### [Task to complete]
Retype each entry verbatim. Do not include the images.

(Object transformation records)
[Start of section]

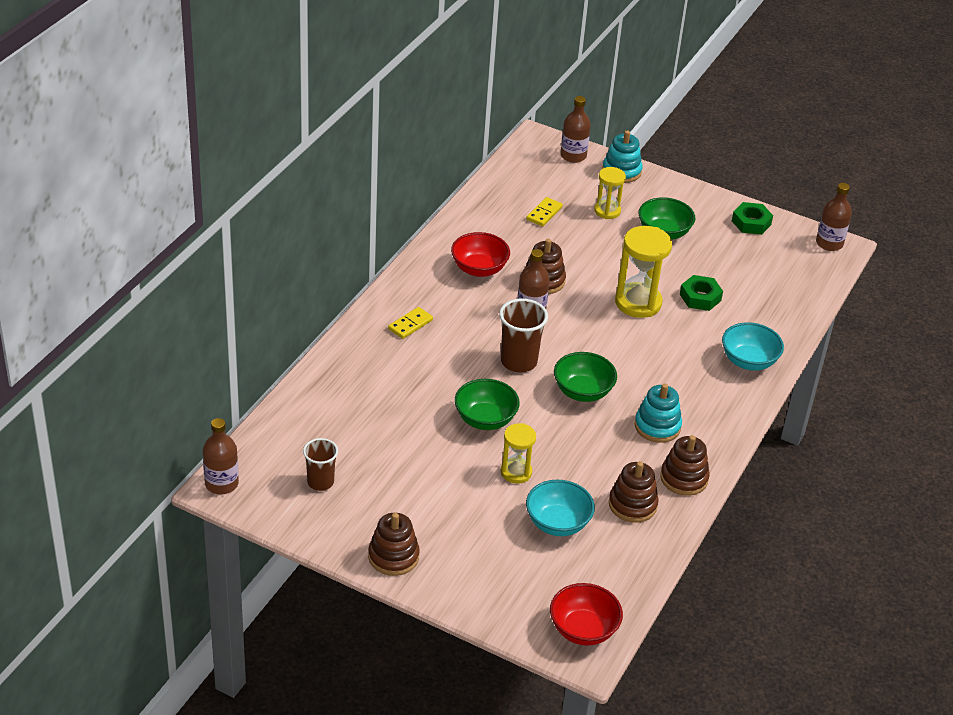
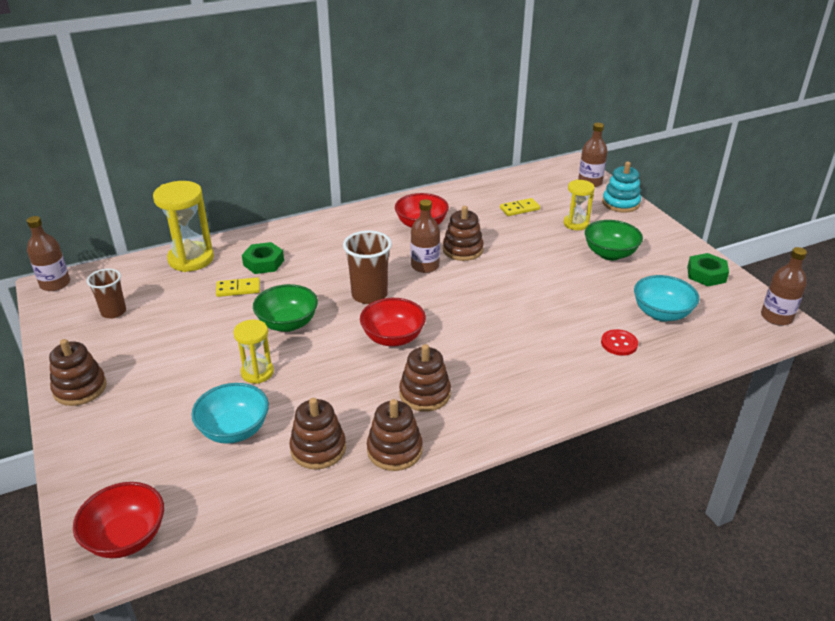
camera: 40 degrees right, 5 degrees down
(410, 324) = (322, 240): yellow domino -> yellow domino (238, 289)
(582, 392) = (393, 338): green bowl -> red bowl
(638, 303) = (525, 293): yellow hourglass -> yellow hourglass (191, 259)
(657, 426) = (425, 394): turquoise stacking toy -> brown stacking toy
(700, 297) = (590, 311): green nut -> green nut (263, 263)
(746, 318) = (619, 343): none -> red button
(748, 361) = (580, 379): turquoise bowl -> turquoise bowl (661, 313)

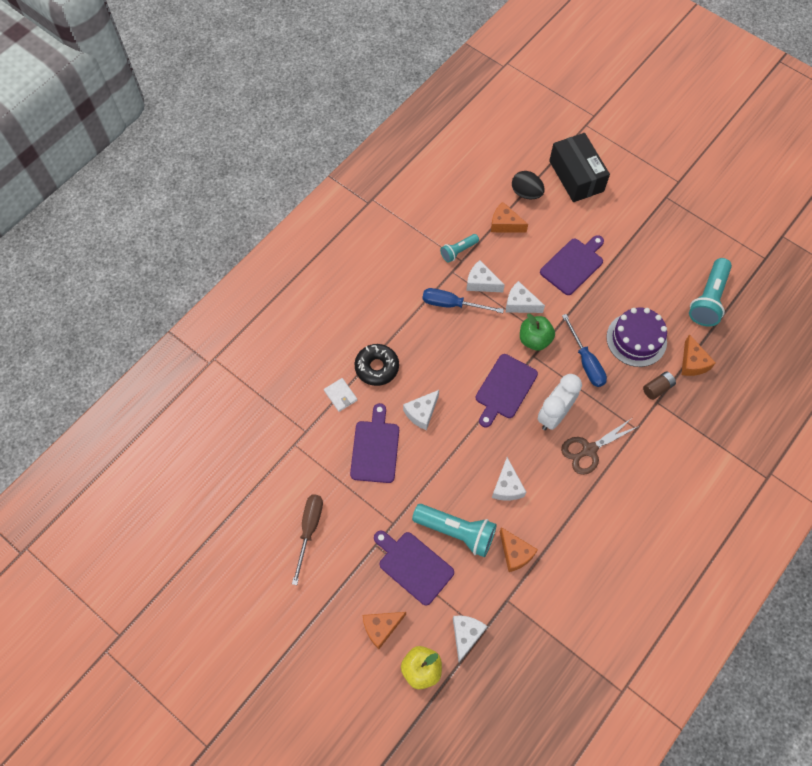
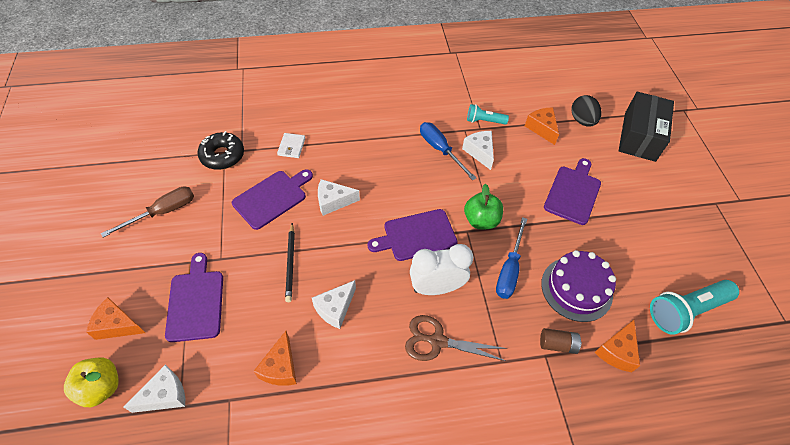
camera: 40 degrees right, 10 degrees down
(377, 367) = (337, 149): black donut -> black donut (222, 155)
(444, 483) = (291, 263): none -> black pencil
(456, 531) = (256, 306): turquoise flashlight -> none
(520, 304) = (496, 187): white cheese -> none
(573, 265) = (573, 193): purple cutting board -> purple cutting board turned 60 degrees counterclockwise

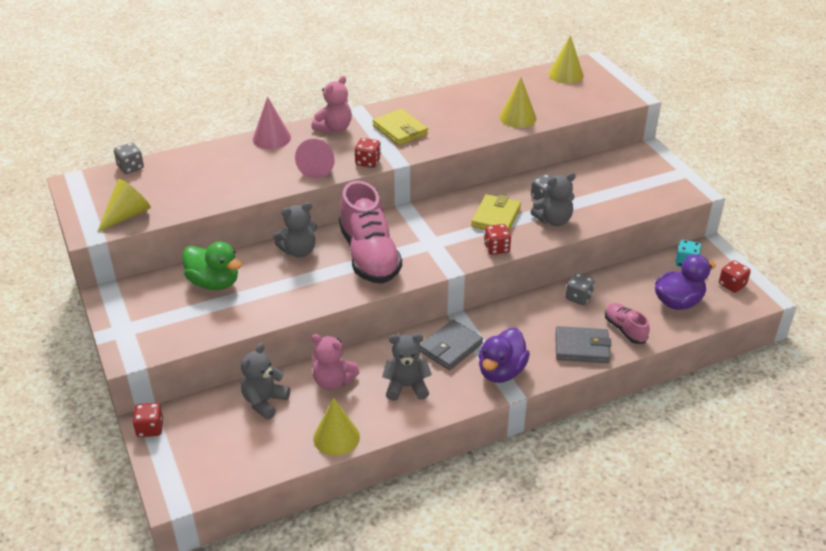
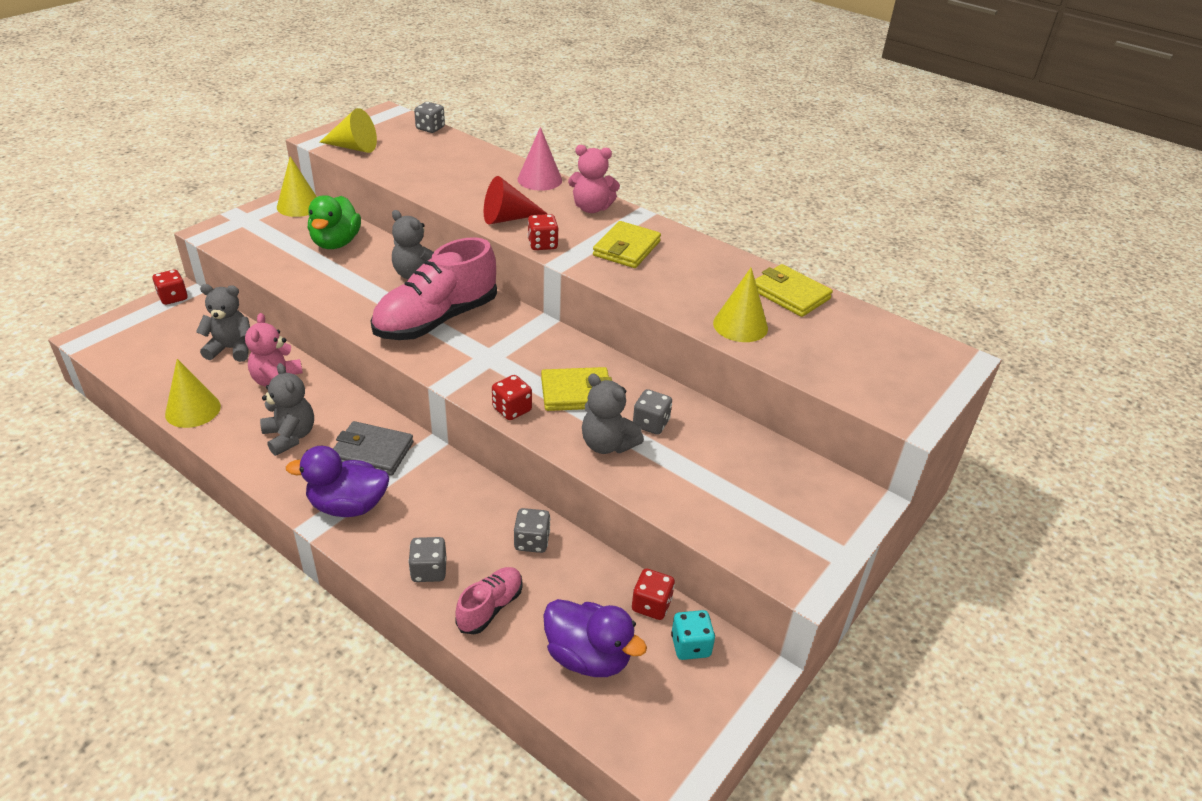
camera: 60 degrees right, 0 degrees up
(318, 167) = (508, 218): pink cone -> red cone
(497, 90) = (790, 294): none -> yellow wallet
(566, 75) = (895, 342): yellow cone -> yellow cone (299, 206)
(582, 347) = (429, 570): grey wallet -> grey dice
(732, 285) = (675, 720): red dice -> red dice (651, 605)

[End of section]

### [Solution to the exercise]
camera: 40 degrees right, 5 degrees down
(410, 324) = (322, 240): yellow domino -> yellow domino (238, 289)
(582, 392) = (393, 338): green bowl -> red bowl
(638, 303) = (525, 293): yellow hourglass -> yellow hourglass (191, 259)
(657, 426) = (425, 394): turquoise stacking toy -> brown stacking toy
(700, 297) = (590, 311): green nut -> green nut (263, 263)
(746, 318) = (619, 343): none -> red button
(748, 361) = (580, 379): turquoise bowl -> turquoise bowl (661, 313)

camera: 40 degrees right, 10 degrees down
(377, 367) = (337, 149): black donut -> black donut (222, 155)
(444, 483) = (291, 263): none -> black pencil
(456, 531) = (256, 306): turquoise flashlight -> none
(520, 304) = (496, 187): white cheese -> none
(573, 265) = (573, 193): purple cutting board -> purple cutting board turned 60 degrees counterclockwise

camera: 60 degrees right, 0 degrees up
(318, 167) = (508, 218): pink cone -> red cone
(497, 90) = (790, 294): none -> yellow wallet
(566, 75) = (895, 342): yellow cone -> yellow cone (299, 206)
(582, 347) = (429, 570): grey wallet -> grey dice
(732, 285) = (675, 720): red dice -> red dice (651, 605)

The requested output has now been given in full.